╭─ WORKING DATA
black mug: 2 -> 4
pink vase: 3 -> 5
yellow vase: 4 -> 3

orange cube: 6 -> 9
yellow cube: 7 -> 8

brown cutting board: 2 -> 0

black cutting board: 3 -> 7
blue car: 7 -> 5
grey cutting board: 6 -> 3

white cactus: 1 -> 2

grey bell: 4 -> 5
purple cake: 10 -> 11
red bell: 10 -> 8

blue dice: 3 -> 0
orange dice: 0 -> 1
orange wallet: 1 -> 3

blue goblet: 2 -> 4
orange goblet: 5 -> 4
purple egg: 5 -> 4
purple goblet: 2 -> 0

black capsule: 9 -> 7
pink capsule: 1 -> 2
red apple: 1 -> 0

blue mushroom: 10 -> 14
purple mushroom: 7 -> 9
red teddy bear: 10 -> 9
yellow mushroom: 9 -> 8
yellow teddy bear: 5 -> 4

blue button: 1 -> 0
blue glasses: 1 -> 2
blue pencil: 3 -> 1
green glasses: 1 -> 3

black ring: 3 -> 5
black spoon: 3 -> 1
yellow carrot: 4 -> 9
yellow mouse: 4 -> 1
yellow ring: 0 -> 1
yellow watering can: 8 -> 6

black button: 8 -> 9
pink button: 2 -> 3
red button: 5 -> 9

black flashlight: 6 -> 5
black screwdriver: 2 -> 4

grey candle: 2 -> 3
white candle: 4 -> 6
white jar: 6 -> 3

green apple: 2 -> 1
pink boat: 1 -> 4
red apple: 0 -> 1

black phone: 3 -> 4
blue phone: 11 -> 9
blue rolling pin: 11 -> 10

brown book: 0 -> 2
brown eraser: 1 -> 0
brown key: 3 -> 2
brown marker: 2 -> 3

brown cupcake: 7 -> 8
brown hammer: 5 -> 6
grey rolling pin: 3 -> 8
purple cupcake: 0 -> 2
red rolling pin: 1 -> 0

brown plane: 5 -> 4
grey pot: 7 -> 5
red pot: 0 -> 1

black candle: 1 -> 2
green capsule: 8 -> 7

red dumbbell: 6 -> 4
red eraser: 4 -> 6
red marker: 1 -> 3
╰─
* [WORK ORDER]
All lines from the one containing "brown eraser: 1 -> 0" through the last line of the data must be set down exactly. No other lines belong in the answer.

* [SOLUTION TO THIS PROBLEM]
brown eraser: 1 -> 0
brown key: 3 -> 2
brown marker: 2 -> 3

brown cupcake: 7 -> 8
brown hammer: 5 -> 6
grey rolling pin: 3 -> 8
purple cupcake: 0 -> 2
red rolling pin: 1 -> 0

brown plane: 5 -> 4
grey pot: 7 -> 5
red pot: 0 -> 1

black candle: 1 -> 2
green capsule: 8 -> 7

red dumbbell: 6 -> 4
red eraser: 4 -> 6
red marker: 1 -> 3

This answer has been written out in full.